··· Data
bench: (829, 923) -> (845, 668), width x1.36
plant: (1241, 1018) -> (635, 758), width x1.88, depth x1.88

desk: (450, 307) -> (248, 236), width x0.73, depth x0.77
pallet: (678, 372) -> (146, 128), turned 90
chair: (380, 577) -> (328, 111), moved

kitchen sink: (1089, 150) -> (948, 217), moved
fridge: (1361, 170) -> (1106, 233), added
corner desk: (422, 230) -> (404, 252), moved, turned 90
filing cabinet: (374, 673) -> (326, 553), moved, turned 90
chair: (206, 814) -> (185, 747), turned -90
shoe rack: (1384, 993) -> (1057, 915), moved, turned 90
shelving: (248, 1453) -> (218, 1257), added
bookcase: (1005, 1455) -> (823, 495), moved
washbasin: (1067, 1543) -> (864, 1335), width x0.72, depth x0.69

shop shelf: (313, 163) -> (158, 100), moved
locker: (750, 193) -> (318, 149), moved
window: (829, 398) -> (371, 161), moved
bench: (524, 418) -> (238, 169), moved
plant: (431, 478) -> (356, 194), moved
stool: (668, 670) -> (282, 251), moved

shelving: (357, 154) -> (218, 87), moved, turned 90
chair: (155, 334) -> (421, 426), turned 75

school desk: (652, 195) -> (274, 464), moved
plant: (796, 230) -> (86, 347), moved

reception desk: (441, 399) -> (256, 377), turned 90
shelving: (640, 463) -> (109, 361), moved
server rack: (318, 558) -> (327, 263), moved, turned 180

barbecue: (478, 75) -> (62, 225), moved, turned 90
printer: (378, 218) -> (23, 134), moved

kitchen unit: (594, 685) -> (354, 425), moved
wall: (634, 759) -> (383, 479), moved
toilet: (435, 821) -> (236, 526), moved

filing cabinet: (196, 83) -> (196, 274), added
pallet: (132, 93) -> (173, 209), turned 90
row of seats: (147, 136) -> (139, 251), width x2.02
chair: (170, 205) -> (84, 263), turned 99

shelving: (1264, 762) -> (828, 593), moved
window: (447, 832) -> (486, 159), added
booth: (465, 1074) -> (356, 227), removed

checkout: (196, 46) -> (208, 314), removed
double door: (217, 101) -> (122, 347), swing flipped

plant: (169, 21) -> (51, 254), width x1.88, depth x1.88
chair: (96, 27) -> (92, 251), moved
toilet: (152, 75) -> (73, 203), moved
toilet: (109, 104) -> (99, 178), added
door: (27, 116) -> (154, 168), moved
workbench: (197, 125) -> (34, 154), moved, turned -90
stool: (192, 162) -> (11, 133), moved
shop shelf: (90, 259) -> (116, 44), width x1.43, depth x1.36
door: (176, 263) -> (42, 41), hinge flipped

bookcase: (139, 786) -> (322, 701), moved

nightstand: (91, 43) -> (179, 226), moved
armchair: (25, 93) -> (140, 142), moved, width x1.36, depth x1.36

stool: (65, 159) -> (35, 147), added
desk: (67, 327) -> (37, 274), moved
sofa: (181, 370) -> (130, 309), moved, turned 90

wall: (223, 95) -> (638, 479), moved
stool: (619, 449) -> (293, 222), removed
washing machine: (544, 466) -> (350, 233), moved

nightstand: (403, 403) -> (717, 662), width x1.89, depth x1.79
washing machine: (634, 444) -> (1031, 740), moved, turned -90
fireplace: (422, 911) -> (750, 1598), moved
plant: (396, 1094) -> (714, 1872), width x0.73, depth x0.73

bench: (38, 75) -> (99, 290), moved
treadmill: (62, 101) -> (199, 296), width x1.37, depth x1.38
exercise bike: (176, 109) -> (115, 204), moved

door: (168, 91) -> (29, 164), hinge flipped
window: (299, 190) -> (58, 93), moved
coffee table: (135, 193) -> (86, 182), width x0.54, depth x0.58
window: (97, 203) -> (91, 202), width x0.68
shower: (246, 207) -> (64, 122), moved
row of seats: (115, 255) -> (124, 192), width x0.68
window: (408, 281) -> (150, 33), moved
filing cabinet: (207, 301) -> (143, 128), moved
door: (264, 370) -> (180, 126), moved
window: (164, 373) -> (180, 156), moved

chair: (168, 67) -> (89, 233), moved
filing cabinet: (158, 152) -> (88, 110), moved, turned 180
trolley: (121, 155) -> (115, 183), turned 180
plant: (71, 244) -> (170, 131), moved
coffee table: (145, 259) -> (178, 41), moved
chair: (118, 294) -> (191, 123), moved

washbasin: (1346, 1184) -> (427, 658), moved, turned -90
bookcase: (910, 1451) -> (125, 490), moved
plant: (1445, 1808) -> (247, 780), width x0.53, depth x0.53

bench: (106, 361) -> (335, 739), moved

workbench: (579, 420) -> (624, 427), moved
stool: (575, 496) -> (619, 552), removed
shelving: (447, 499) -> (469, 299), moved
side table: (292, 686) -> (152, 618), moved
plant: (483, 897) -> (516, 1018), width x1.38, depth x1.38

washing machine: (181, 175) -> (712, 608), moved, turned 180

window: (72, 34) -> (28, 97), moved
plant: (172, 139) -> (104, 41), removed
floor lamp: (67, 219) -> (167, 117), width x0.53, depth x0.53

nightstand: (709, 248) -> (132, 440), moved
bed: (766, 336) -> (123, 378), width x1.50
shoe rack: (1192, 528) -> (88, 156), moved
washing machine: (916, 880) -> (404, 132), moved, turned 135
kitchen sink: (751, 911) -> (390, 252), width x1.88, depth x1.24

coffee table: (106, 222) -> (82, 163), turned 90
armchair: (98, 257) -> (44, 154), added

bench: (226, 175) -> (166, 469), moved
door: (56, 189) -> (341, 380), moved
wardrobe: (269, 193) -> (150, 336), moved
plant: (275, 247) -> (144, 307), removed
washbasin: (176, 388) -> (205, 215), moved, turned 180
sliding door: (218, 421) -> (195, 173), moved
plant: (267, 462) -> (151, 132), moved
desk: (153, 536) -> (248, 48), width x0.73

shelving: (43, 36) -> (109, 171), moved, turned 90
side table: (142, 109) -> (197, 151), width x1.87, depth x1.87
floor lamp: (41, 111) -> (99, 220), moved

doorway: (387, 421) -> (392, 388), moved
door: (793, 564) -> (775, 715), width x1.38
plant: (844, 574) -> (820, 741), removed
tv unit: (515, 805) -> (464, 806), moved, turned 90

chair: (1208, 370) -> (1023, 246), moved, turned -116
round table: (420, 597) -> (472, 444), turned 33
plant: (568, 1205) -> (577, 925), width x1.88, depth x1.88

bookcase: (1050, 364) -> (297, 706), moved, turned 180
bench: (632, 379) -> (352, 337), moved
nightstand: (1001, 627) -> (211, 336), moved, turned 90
······
• _Task requirements_
Write down every record shown above precisely.

• _Exercise answer_
bench: (829, 923) -> (845, 668), width x1.36
plant: (1241, 1018) -> (635, 758), width x1.88, depth x1.88

desk: (450, 307) -> (248, 236), width x0.73, depth x0.77
pallet: (678, 372) -> (146, 128), turned 90
chair: (380, 577) -> (328, 111), moved

kitchen sink: (1089, 150) -> (948, 217), moved
fridge: (1361, 170) -> (1106, 233), added
corner desk: (422, 230) -> (404, 252), moved, turned 90
filing cabinet: (374, 673) -> (326, 553), moved, turned 90
chair: (206, 814) -> (185, 747), turned -90
shoe rack: (1384, 993) -> (1057, 915), moved, turned 90
shelving: (248, 1453) -> (218, 1257), added
bookcase: (1005, 1455) -> (823, 495), moved
washbasin: (1067, 1543) -> (864, 1335), width x0.72, depth x0.69

shop shelf: (313, 163) -> (158, 100), moved
locker: (750, 193) -> (318, 149), moved
window: (829, 398) -> (371, 161), moved
bench: (524, 418) -> (238, 169), moved
plant: (431, 478) -> (356, 194), moved
stool: (668, 670) -> (282, 251), moved

shelving: (357, 154) -> (218, 87), moved, turned 90
chair: (155, 334) -> (421, 426), turned 75

school desk: (652, 195) -> (274, 464), moved
plant: (796, 230) -> (86, 347), moved

reception desk: (441, 399) -> (256, 377), turned 90
shelving: (640, 463) -> (109, 361), moved
server rack: (318, 558) -> (327, 263), moved, turned 180

barbecue: (478, 75) -> (62, 225), moved, turned 90
printer: (378, 218) -> (23, 134), moved

kitchen unit: (594, 685) -> (354, 425), moved
wall: (634, 759) -> (383, 479), moved
toilet: (435, 821) -> (236, 526), moved

filing cabinet: (196, 83) -> (196, 274), added
pallet: (132, 93) -> (173, 209), turned 90
row of seats: (147, 136) -> (139, 251), width x2.02
chair: (170, 205) -> (84, 263), turned 99

shelving: (1264, 762) -> (828, 593), moved
window: (447, 832) -> (486, 159), added
booth: (465, 1074) -> (356, 227), removed

checkout: (196, 46) -> (208, 314), removed
double door: (217, 101) -> (122, 347), swing flipped

plant: (169, 21) -> (51, 254), width x1.88, depth x1.88
chair: (96, 27) -> (92, 251), moved
toilet: (152, 75) -> (73, 203), moved
toilet: (109, 104) -> (99, 178), added
door: (27, 116) -> (154, 168), moved
workbench: (197, 125) -> (34, 154), moved, turned -90
stool: (192, 162) -> (11, 133), moved
shop shelf: (90, 259) -> (116, 44), width x1.43, depth x1.36
door: (176, 263) -> (42, 41), hinge flipped

bookcase: (139, 786) -> (322, 701), moved

nightstand: (91, 43) -> (179, 226), moved
armchair: (25, 93) -> (140, 142), moved, width x1.36, depth x1.36

stool: (65, 159) -> (35, 147), added
desk: (67, 327) -> (37, 274), moved
sofa: (181, 370) -> (130, 309), moved, turned 90

wall: (223, 95) -> (638, 479), moved
stool: (619, 449) -> (293, 222), removed
washing machine: (544, 466) -> (350, 233), moved

nightstand: (403, 403) -> (717, 662), width x1.89, depth x1.79
washing machine: (634, 444) -> (1031, 740), moved, turned -90
fireplace: (422, 911) -> (750, 1598), moved
plant: (396, 1094) -> (714, 1872), width x0.73, depth x0.73

bench: (38, 75) -> (99, 290), moved
treadmill: (62, 101) -> (199, 296), width x1.37, depth x1.38
exercise bike: (176, 109) -> (115, 204), moved

door: (168, 91) -> (29, 164), hinge flipped
window: (299, 190) -> (58, 93), moved
coffee table: (135, 193) -> (86, 182), width x0.54, depth x0.58
window: (97, 203) -> (91, 202), width x0.68
shower: (246, 207) -> (64, 122), moved
row of seats: (115, 255) -> (124, 192), width x0.68
window: (408, 281) -> (150, 33), moved
filing cabinet: (207, 301) -> (143, 128), moved
door: (264, 370) -> (180, 126), moved
window: (164, 373) -> (180, 156), moved

chair: (168, 67) -> (89, 233), moved
filing cabinet: (158, 152) -> (88, 110), moved, turned 180
trolley: (121, 155) -> (115, 183), turned 180
plant: (71, 244) -> (170, 131), moved
coffee table: (145, 259) -> (178, 41), moved
chair: (118, 294) -> (191, 123), moved

washbasin: (1346, 1184) -> (427, 658), moved, turned -90
bookcase: (910, 1451) -> (125, 490), moved
plant: (1445, 1808) -> (247, 780), width x0.53, depth x0.53

bench: (106, 361) -> (335, 739), moved

workbench: (579, 420) -> (624, 427), moved
stool: (575, 496) -> (619, 552), removed
shelving: (447, 499) -> (469, 299), moved
side table: (292, 686) -> (152, 618), moved
plant: (483, 897) -> (516, 1018), width x1.38, depth x1.38

washing machine: (181, 175) -> (712, 608), moved, turned 180

window: (72, 34) -> (28, 97), moved
plant: (172, 139) -> (104, 41), removed
floor lamp: (67, 219) -> (167, 117), width x0.53, depth x0.53

nightstand: (709, 248) -> (132, 440), moved
bed: (766, 336) -> (123, 378), width x1.50
shoe rack: (1192, 528) -> (88, 156), moved
washing machine: (916, 880) -> (404, 132), moved, turned 135
kitchen sink: (751, 911) -> (390, 252), width x1.88, depth x1.24

coffee table: (106, 222) -> (82, 163), turned 90
armchair: (98, 257) -> (44, 154), added

bench: (226, 175) -> (166, 469), moved
door: (56, 189) -> (341, 380), moved
wardrobe: (269, 193) -> (150, 336), moved
plant: (275, 247) -> (144, 307), removed
washbasin: (176, 388) -> (205, 215), moved, turned 180
sliding door: (218, 421) -> (195, 173), moved
plant: (267, 462) -> (151, 132), moved
desk: (153, 536) -> (248, 48), width x0.73

shelving: (43, 36) -> (109, 171), moved, turned 90
side table: (142, 109) -> (197, 151), width x1.87, depth x1.87
floor lamp: (41, 111) -> (99, 220), moved

doorway: (387, 421) -> (392, 388), moved
door: (793, 564) -> (775, 715), width x1.38
plant: (844, 574) -> (820, 741), removed
tv unit: (515, 805) -> (464, 806), moved, turned 90

chair: (1208, 370) -> (1023, 246), moved, turned -116
round table: (420, 597) -> (472, 444), turned 33
plant: (568, 1205) -> (577, 925), width x1.88, depth x1.88

bookcase: (1050, 364) -> (297, 706), moved, turned 180
bench: (632, 379) -> (352, 337), moved
nightstand: (1001, 627) -> (211, 336), moved, turned 90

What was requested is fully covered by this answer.